§ Records supplied
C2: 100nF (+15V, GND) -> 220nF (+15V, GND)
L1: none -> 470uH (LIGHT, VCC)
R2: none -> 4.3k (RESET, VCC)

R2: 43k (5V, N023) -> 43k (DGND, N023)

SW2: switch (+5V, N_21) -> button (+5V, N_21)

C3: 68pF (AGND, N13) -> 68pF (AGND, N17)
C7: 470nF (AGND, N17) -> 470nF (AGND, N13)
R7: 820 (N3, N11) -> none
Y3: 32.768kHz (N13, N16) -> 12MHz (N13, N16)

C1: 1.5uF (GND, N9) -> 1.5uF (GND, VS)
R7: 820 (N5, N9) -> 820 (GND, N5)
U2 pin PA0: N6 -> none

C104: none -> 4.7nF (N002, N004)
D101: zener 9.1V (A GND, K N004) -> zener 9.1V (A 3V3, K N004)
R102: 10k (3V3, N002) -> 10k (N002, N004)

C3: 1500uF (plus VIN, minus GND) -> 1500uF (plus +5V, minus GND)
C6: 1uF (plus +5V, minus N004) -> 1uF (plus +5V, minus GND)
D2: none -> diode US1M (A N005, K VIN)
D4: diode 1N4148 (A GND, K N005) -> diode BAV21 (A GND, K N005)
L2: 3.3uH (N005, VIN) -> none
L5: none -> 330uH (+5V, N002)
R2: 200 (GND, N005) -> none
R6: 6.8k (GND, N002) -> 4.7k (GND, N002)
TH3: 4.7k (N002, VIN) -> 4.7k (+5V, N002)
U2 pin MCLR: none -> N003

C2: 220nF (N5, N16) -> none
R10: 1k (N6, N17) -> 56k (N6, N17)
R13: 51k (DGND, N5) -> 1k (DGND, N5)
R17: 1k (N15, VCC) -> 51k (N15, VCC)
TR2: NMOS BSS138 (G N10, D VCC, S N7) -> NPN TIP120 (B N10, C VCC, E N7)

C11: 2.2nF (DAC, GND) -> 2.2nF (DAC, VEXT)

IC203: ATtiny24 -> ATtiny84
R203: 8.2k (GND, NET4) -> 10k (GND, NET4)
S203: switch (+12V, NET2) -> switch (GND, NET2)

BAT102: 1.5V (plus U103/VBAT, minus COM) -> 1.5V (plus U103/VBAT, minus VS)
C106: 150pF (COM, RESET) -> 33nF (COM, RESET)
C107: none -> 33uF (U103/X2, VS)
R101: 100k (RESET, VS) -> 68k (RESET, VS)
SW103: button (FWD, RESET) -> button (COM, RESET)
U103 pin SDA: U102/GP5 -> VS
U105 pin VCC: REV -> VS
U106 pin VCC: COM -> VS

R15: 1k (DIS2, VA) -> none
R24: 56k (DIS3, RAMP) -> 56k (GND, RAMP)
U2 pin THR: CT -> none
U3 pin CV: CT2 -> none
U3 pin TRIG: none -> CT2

§ Instructions to follow
Please write out the lines that run from the one with "IC203: ATtiny24 -> ATtiny84" to the end of the records, both included, exactly as they appear.

§ Written answer
IC203: ATtiny24 -> ATtiny84
R203: 8.2k (GND, NET4) -> 10k (GND, NET4)
S203: switch (+12V, NET2) -> switch (GND, NET2)

BAT102: 1.5V (plus U103/VBAT, minus COM) -> 1.5V (plus U103/VBAT, minus VS)
C106: 150pF (COM, RESET) -> 33nF (COM, RESET)
C107: none -> 33uF (U103/X2, VS)
R101: 100k (RESET, VS) -> 68k (RESET, VS)
SW103: button (FWD, RESET) -> button (COM, RESET)
U103 pin SDA: U102/GP5 -> VS
U105 pin VCC: REV -> VS
U106 pin VCC: COM -> VS

R15: 1k (DIS2, VA) -> none
R24: 56k (DIS3, RAMP) -> 56k (GND, RAMP)
U2 pin THR: CT -> none
U3 pin CV: CT2 -> none
U3 pin TRIG: none -> CT2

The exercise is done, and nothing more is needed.